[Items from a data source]
----------
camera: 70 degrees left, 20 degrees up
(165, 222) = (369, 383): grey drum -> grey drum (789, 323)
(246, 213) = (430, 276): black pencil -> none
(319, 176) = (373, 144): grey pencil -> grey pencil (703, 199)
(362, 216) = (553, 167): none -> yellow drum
----------
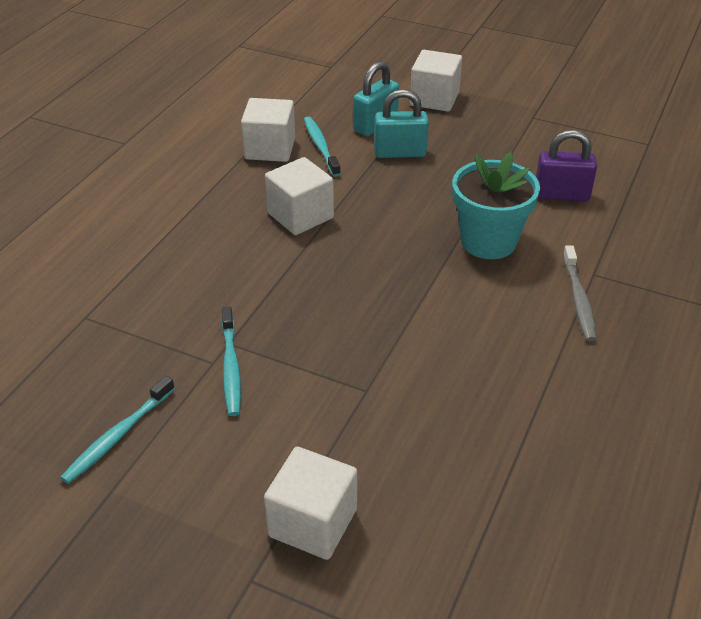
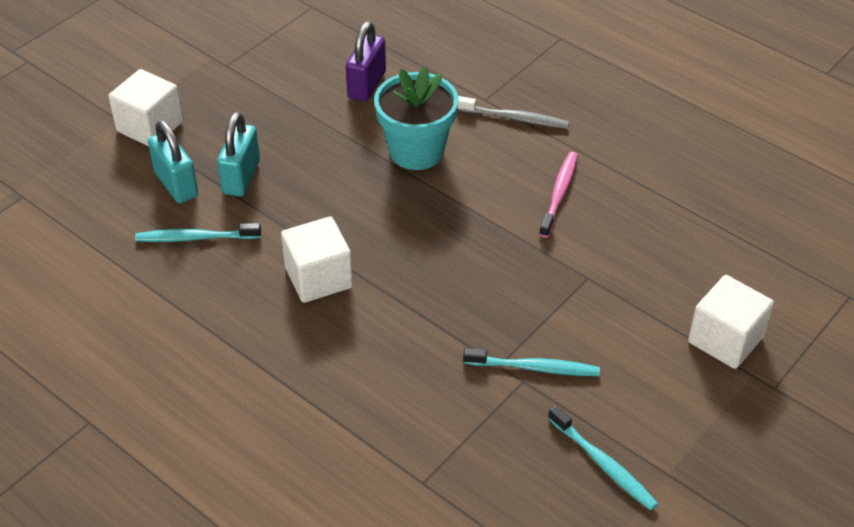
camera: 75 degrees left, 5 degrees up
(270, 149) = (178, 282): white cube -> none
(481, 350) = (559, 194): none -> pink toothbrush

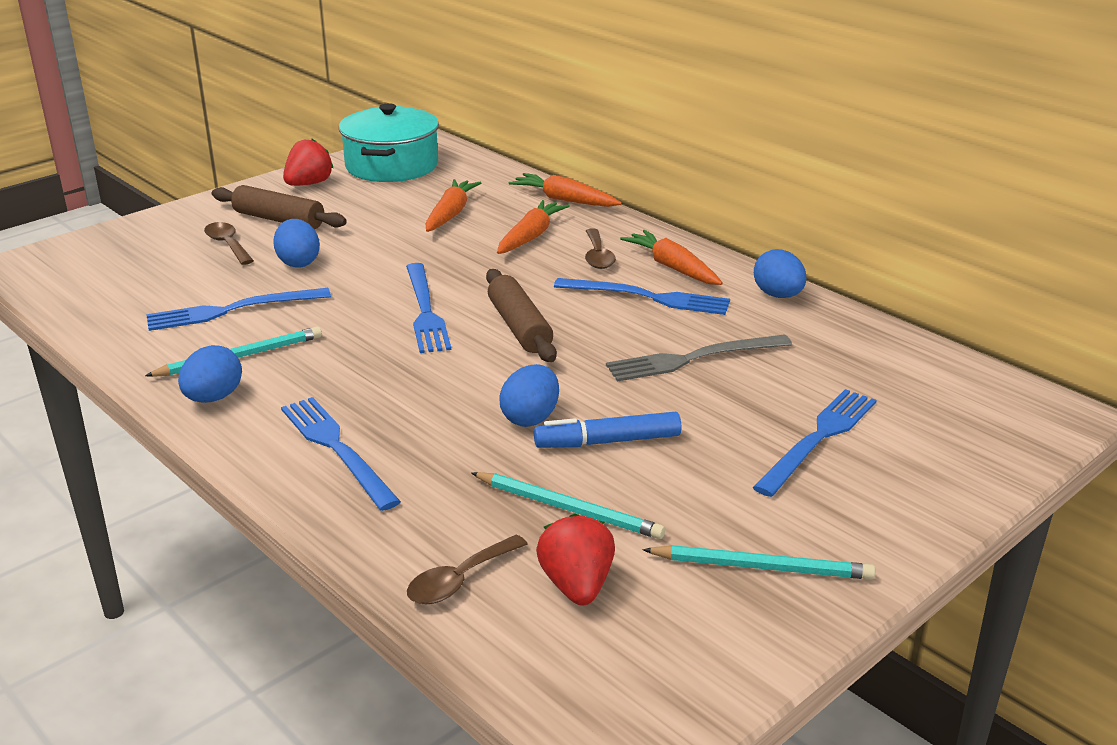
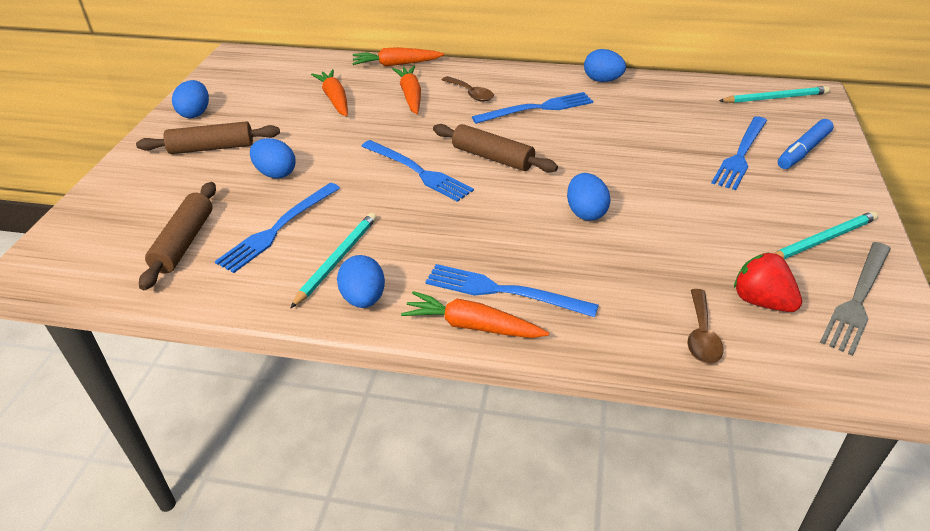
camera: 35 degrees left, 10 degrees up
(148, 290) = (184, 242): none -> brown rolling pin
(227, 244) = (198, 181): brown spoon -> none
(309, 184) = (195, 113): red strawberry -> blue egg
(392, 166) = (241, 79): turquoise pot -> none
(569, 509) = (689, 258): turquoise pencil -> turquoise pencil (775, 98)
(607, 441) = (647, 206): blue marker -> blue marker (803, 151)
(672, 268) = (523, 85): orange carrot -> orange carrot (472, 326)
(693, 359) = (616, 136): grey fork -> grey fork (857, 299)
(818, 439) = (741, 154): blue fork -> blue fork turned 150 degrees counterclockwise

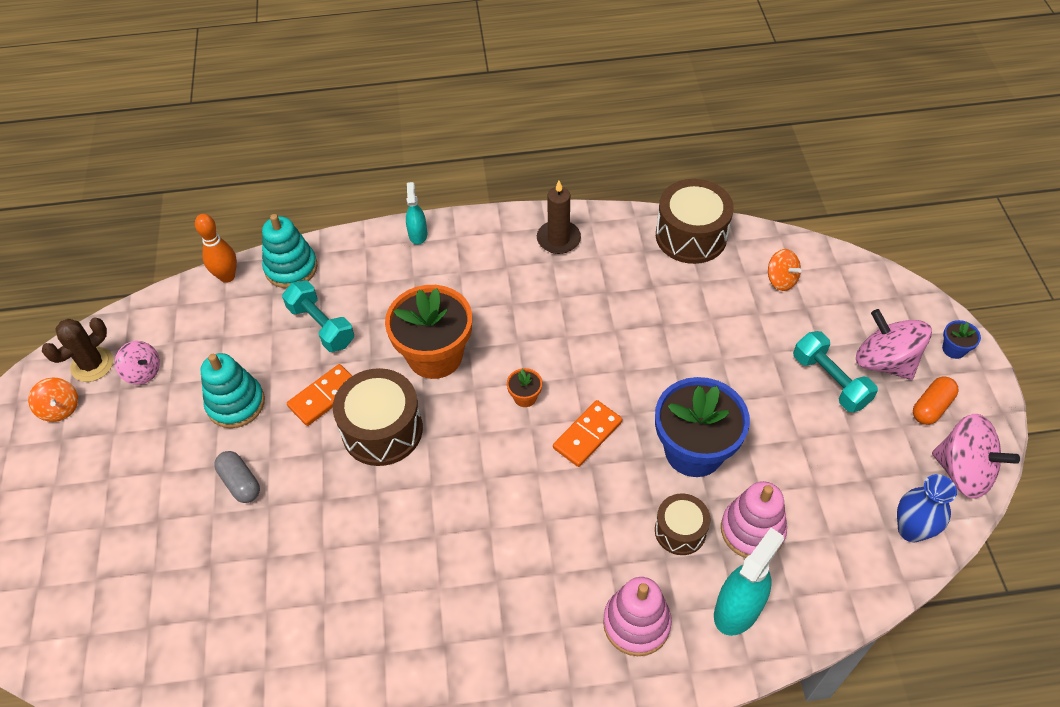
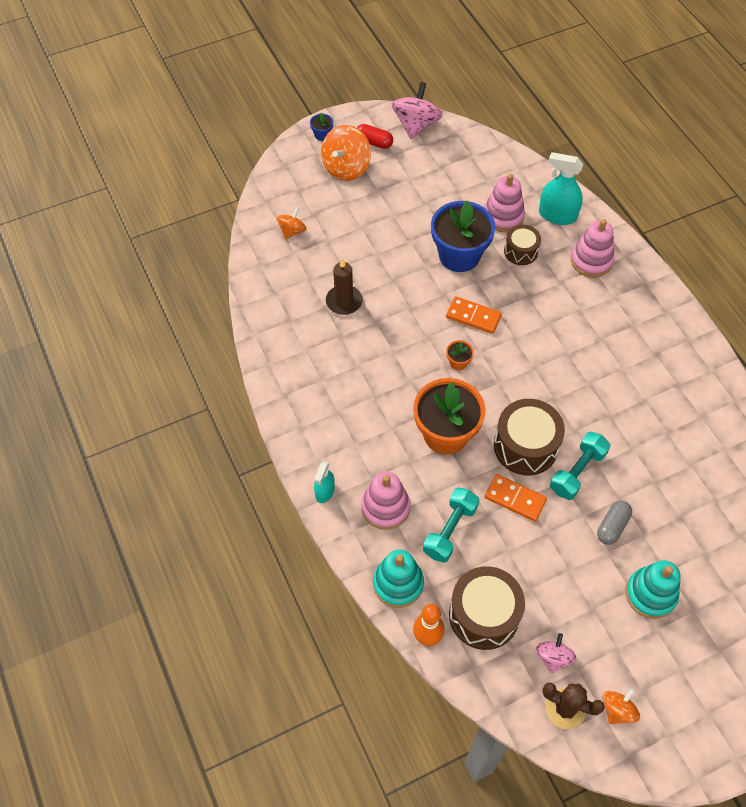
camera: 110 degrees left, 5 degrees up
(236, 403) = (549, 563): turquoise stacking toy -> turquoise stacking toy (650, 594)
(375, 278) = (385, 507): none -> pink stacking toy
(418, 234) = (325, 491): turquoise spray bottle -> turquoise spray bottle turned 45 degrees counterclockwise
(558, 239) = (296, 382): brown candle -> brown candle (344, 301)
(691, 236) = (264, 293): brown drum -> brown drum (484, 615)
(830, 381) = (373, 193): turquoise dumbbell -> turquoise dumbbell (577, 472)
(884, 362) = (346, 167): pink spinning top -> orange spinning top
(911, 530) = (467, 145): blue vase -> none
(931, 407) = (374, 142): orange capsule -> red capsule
----------
- **Work request**
Every line from the one with "(693, 359) = (616, 136): grey" through the one with "(911, 530) = (467, 145): blue vase -> none" is to be reproduced exactly as written above, and the pictures are to be dropped.

- **Response box**
(693, 359) = (616, 136): grey fork -> grey fork (857, 299)
(818, 439) = (741, 154): blue fork -> blue fork turned 150 degrees counterclockwise

camera: 110 degrees left, 5 degrees up
(236, 403) = (549, 563): turquoise stacking toy -> turquoise stacking toy (650, 594)
(375, 278) = (385, 507): none -> pink stacking toy
(418, 234) = (325, 491): turquoise spray bottle -> turquoise spray bottle turned 45 degrees counterclockwise
(558, 239) = (296, 382): brown candle -> brown candle (344, 301)
(691, 236) = (264, 293): brown drum -> brown drum (484, 615)
(830, 381) = (373, 193): turquoise dumbbell -> turquoise dumbbell (577, 472)
(884, 362) = (346, 167): pink spinning top -> orange spinning top
(911, 530) = (467, 145): blue vase -> none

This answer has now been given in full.